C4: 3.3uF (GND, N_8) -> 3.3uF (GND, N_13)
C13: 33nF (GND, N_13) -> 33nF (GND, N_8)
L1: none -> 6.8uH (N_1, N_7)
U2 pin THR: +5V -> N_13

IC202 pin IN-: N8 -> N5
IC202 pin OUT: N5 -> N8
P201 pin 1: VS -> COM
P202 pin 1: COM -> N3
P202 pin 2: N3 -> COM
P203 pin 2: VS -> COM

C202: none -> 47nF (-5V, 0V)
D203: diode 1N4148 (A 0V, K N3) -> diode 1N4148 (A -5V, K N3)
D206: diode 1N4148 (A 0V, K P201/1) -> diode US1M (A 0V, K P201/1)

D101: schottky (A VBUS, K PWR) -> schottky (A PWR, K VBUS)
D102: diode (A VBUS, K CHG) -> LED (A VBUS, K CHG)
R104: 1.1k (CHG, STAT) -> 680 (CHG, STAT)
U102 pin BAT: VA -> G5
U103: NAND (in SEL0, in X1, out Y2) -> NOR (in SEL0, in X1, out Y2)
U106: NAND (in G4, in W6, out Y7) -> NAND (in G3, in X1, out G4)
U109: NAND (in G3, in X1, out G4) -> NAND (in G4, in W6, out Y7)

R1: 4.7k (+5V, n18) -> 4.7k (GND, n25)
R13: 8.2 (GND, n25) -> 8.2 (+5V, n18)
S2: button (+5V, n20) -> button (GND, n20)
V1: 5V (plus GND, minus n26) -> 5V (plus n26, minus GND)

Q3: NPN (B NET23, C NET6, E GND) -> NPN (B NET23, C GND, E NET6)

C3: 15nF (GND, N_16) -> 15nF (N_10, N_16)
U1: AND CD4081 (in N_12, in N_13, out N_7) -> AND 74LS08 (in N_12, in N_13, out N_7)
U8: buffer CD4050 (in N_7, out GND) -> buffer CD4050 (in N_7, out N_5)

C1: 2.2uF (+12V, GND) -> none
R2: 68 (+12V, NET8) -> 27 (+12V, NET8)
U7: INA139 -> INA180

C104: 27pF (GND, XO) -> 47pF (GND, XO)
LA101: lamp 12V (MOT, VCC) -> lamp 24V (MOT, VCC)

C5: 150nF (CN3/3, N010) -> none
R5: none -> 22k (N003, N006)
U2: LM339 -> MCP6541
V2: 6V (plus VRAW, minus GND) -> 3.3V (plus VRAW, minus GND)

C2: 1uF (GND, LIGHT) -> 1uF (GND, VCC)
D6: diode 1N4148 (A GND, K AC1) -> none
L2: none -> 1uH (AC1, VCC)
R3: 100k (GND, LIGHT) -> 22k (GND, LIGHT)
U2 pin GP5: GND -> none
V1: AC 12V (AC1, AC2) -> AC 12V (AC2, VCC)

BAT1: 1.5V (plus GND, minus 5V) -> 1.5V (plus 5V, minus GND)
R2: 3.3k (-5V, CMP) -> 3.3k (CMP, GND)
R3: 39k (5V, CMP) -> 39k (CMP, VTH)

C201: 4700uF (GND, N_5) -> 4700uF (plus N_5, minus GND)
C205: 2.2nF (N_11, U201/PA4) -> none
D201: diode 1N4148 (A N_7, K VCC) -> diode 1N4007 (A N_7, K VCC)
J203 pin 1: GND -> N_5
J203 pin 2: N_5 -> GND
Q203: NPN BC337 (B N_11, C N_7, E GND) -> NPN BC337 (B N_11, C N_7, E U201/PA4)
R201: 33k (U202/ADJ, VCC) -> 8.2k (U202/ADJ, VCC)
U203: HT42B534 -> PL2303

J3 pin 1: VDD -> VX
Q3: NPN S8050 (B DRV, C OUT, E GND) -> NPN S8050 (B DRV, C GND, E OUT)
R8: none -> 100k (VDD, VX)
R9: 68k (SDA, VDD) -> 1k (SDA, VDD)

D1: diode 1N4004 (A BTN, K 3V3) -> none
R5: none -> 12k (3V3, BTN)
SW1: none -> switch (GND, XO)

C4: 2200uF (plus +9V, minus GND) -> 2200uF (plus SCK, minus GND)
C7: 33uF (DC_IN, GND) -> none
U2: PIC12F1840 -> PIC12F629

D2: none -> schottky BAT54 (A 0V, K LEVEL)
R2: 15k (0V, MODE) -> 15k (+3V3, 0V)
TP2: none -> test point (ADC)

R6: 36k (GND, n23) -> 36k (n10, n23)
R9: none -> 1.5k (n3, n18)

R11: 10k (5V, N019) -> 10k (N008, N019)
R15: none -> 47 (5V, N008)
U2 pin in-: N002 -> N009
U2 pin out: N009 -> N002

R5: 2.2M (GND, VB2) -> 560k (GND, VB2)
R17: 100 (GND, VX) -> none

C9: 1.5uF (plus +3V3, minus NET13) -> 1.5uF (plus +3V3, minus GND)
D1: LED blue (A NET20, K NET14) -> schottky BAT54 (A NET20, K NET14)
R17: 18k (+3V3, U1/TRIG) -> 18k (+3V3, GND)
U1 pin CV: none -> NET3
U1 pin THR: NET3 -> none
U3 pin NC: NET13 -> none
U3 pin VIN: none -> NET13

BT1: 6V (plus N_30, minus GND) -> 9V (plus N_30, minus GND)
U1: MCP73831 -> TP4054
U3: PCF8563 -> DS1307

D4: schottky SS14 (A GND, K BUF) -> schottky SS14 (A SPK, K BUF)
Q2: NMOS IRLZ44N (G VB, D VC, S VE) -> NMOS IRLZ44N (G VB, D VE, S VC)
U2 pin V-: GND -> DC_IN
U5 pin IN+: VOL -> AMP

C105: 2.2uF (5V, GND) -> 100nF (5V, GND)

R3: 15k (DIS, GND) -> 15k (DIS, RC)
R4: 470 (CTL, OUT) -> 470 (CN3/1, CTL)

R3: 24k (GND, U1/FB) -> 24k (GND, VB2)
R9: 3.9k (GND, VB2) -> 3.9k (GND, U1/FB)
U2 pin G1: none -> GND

● ● ● ●

The problem
What is the number of lines in the listing above that contain the string "minus"? Give only the number.

Response to the exercise
7